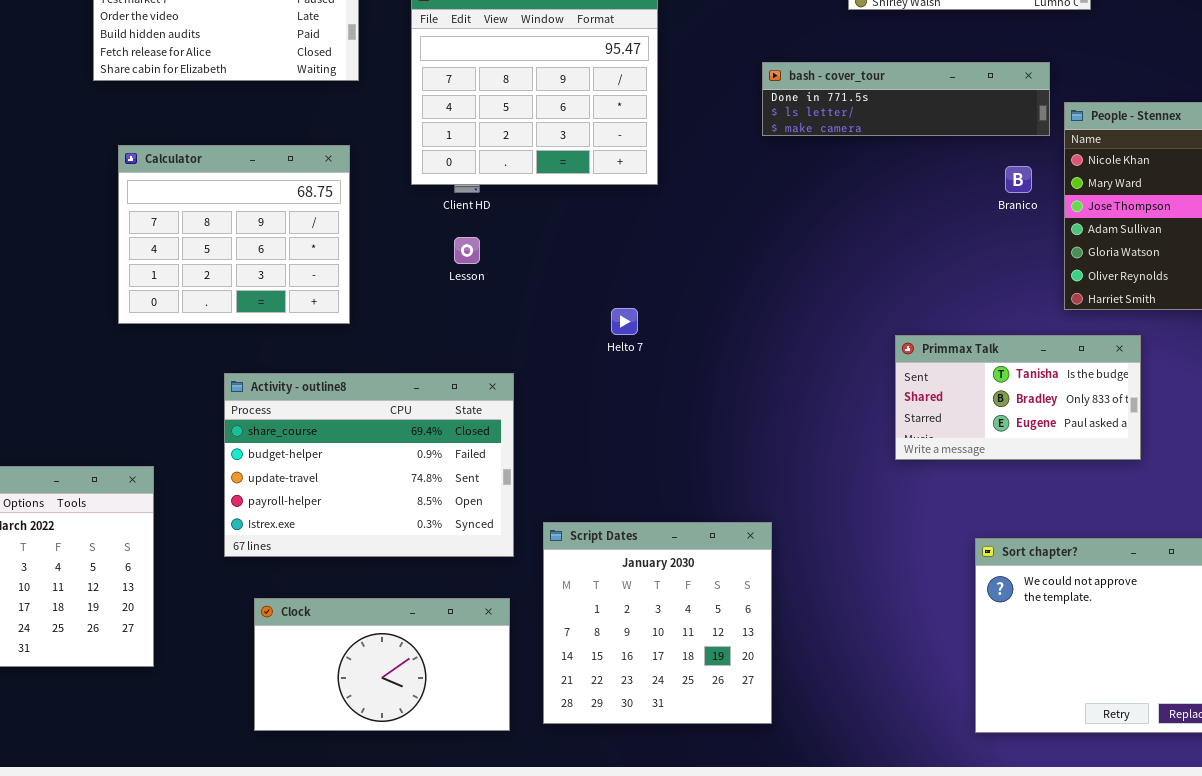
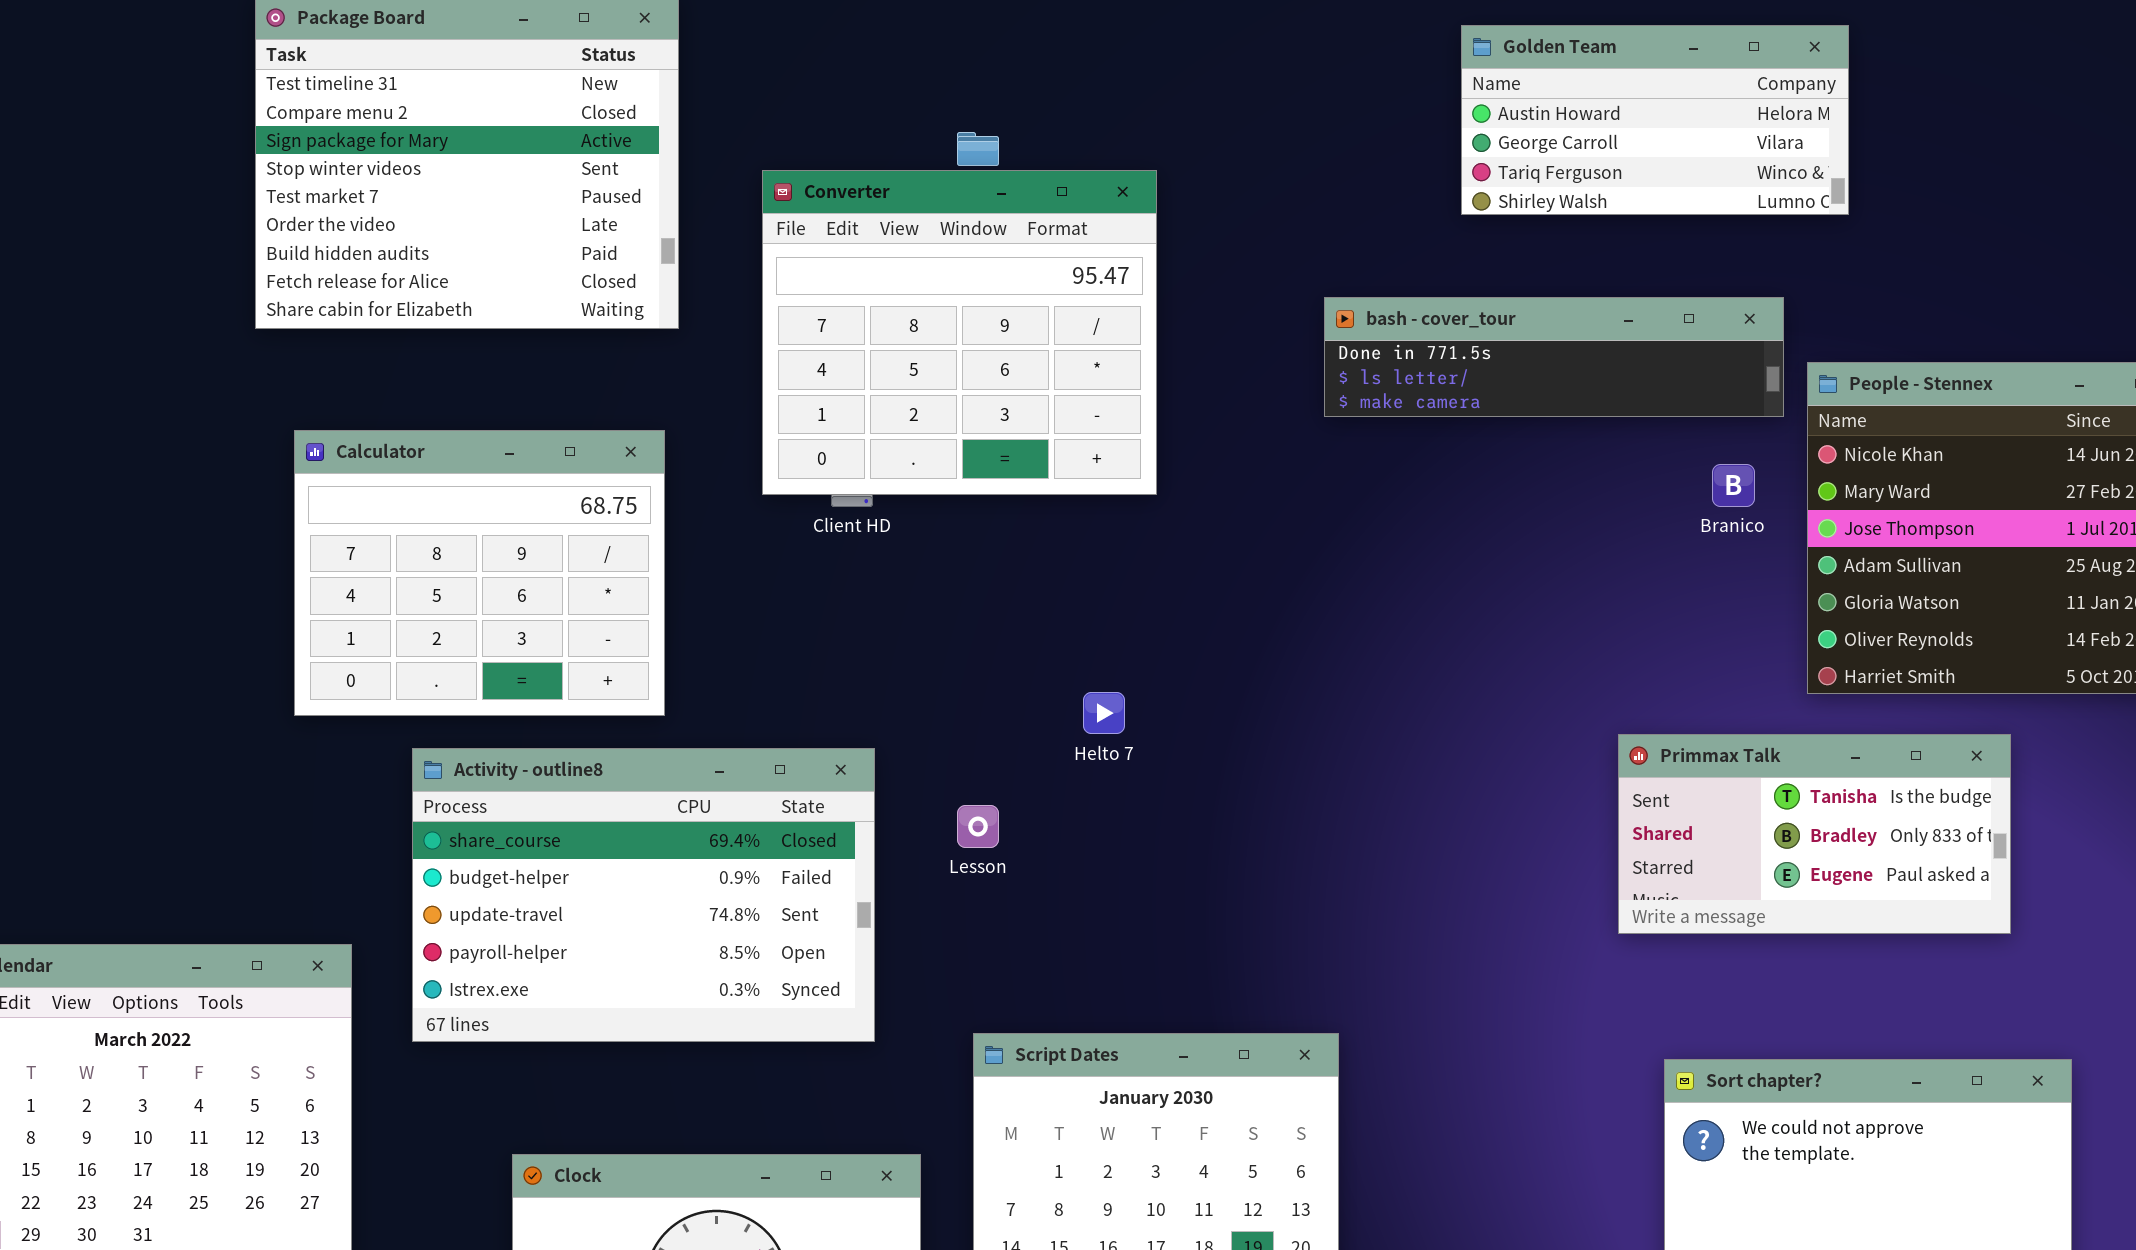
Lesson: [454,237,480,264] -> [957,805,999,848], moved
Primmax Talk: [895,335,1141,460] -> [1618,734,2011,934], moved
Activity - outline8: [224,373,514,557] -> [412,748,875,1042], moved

-- -- --

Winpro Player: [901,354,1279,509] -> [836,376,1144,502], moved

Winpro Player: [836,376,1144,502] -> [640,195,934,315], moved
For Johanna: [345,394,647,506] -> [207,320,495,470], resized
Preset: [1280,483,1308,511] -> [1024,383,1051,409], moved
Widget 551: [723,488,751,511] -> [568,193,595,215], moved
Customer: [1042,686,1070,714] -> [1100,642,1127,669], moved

-- -- --

» Task statement: Everything above from the line containing "Widget 551: [723,488,751,511]" through the line containing "Customer: [1042,686,1070,714] ->" must be copied exactly. Nothing outside that range belongs in the answer.

» Output below:
Widget 551: [723,488,751,511] -> [568,193,595,215], moved
Customer: [1042,686,1070,714] -> [1100,642,1127,669], moved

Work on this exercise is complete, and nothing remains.